§ What to do
Copy nothing but the lines running from the one containing "pos1: [273, 754, 311, 790]" through the end of the listing below. Drop the pictures.

━━ Data for analysis ━━

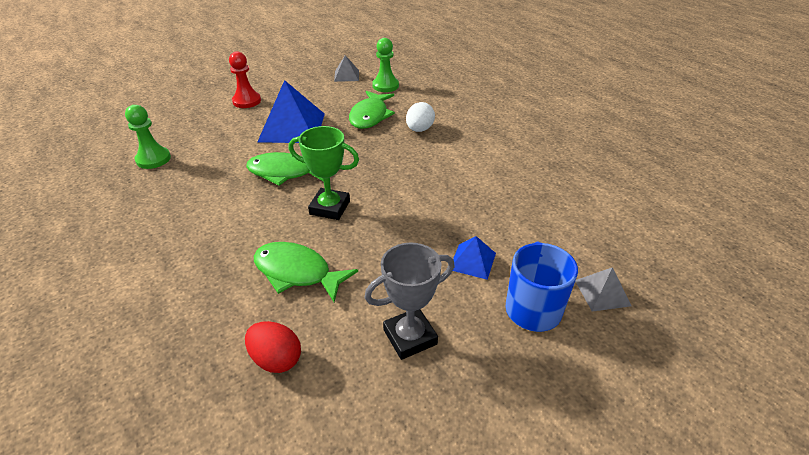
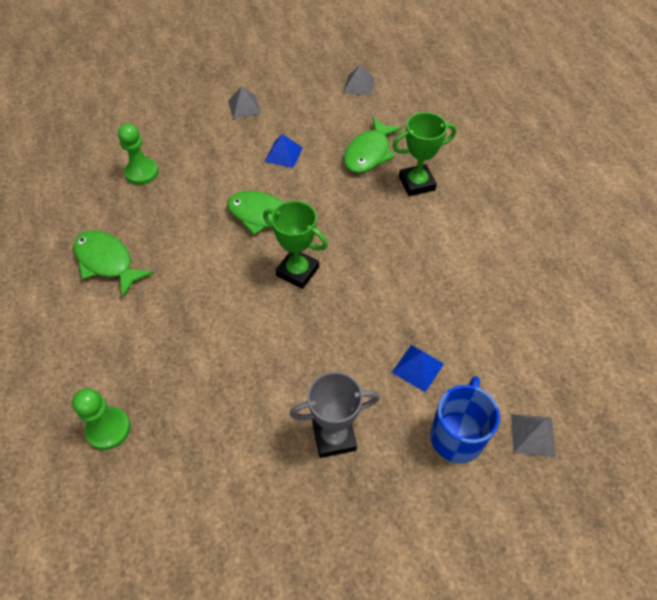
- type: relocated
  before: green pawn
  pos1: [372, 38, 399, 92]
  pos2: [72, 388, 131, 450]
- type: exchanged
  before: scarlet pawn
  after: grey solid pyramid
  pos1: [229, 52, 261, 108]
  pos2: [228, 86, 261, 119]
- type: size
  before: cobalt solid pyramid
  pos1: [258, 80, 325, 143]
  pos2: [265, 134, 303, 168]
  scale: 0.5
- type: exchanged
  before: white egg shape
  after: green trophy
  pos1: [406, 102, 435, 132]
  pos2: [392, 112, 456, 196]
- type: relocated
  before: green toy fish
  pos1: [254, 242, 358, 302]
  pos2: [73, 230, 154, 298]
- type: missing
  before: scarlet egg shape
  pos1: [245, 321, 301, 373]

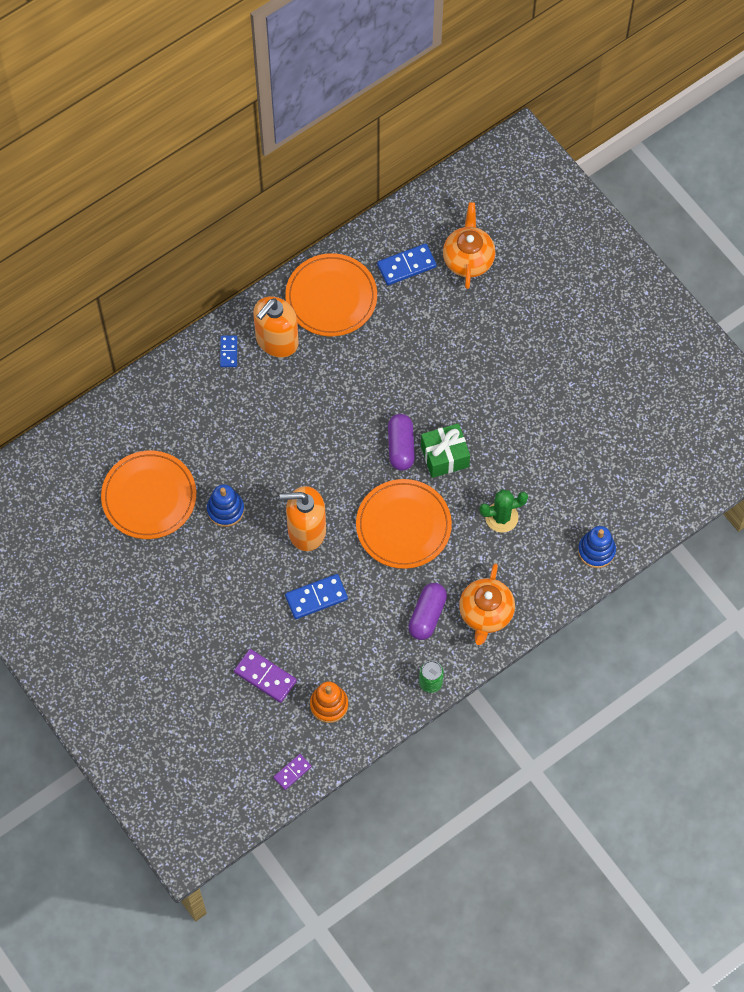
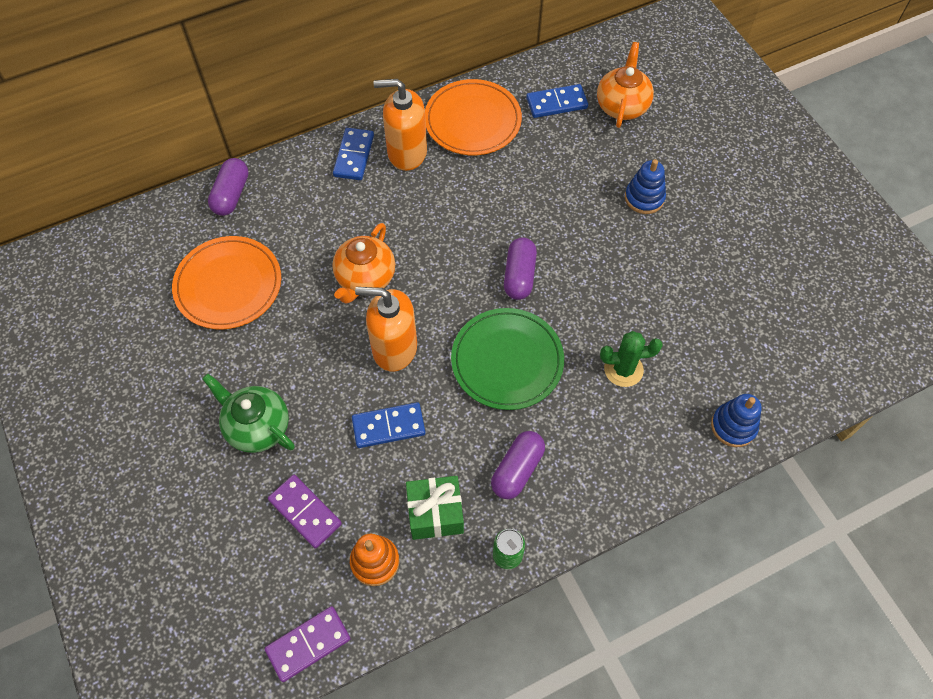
- type: spun
  before: orange soap pump
  pos1: [253, 297, 299, 357]
  pos2: [373, 79, 427, 171]
  turn: 45
- type: size
  before: cobalt domino tile
  pos1: [220, 335, 237, 367]
  pos2: [333, 128, 374, 180]
  scale: 1.63
- type: relocated
  before: green wrapped gift
  pos1: [421, 423, 470, 478]
  pos2: [406, 476, 464, 540]
- type: colour
  before: orange flat dish
  after: green flat dish
  pos1: [356, 479, 452, 569]
  pos2: [451, 308, 564, 410]
- type: relocated
  before: cobalt ring stacker
  pos1: [207, 484, 244, 527]
  pos2: [625, 159, 666, 214]
- type: relocated
  before: orange teapot
  pos1: [459, 564, 515, 645]
  pos2: [332, 223, 395, 304]
- type: size
  before: violet domino tile
  pos1: [273, 754, 311, 790]
  pos2: [265, 606, 351, 682]
  scale: 1.63
- type: appeared
  after: violet capsule
  pos2: [208, 158, 248, 216]
- type: appeared
  after: green teapot
  pos2: [202, 373, 295, 453]

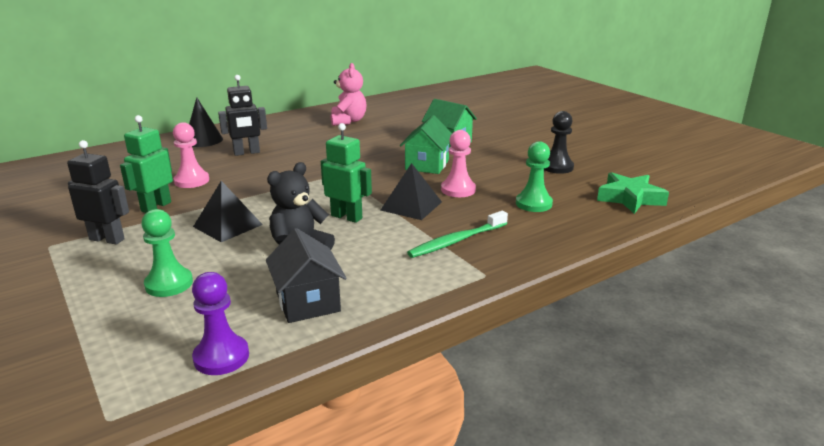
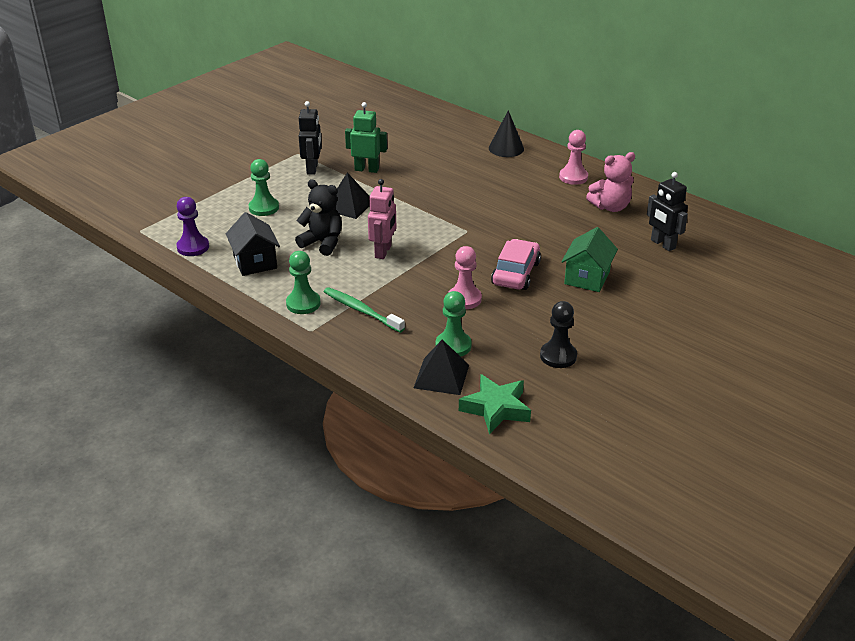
- type: relocated
  before: ebony robot
  pos1: [218, 75, 267, 156]
  pos2: [647, 172, 688, 251]
- type: exchanged
  before: green house
  after: pink automobile
  pos1: [400, 115, 452, 174]
  pos2: [491, 239, 541, 290]
- type: relocated
  before: pink pawn
  pos1: [173, 122, 209, 188]
  pos2: [559, 130, 588, 185]
- type: colour
  before: green robot
  after: pink robot
  pos1: [321, 123, 372, 223]
  pos2: [368, 179, 396, 259]
- type: relocated
  before: ebony solid pyramid
  pos1: [380, 163, 442, 220]
  pos2: [414, 339, 469, 395]
- type: spun
  before: ebony house
  pos1: [266, 228, 346, 323]
  pos2: [226, 212, 280, 276]
  turn: -75
- type: appeared
  after: green pawn
  pos2: [286, 251, 321, 314]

━━━

§ Worked solution
  pos1: [273, 754, 311, 790]
  pos2: [265, 606, 351, 682]
  scale: 1.63
- type: appeared
  after: violet capsule
  pos2: [208, 158, 248, 216]
- type: appeared
  after: green teapot
  pos2: [202, 373, 295, 453]

- type: relocated
  before: ebony robot
  pos1: [218, 75, 267, 156]
  pos2: [647, 172, 688, 251]
- type: exchanged
  before: green house
  after: pink automobile
  pos1: [400, 115, 452, 174]
  pos2: [491, 239, 541, 290]
- type: relocated
  before: pink pawn
  pos1: [173, 122, 209, 188]
  pos2: [559, 130, 588, 185]
- type: colour
  before: green robot
  after: pink robot
  pos1: [321, 123, 372, 223]
  pos2: [368, 179, 396, 259]
- type: relocated
  before: ebony solid pyramid
  pos1: [380, 163, 442, 220]
  pos2: [414, 339, 469, 395]
- type: spun
  before: ebony house
  pos1: [266, 228, 346, 323]
  pos2: [226, 212, 280, 276]
  turn: -75
- type: appeared
  after: green pawn
  pos2: [286, 251, 321, 314]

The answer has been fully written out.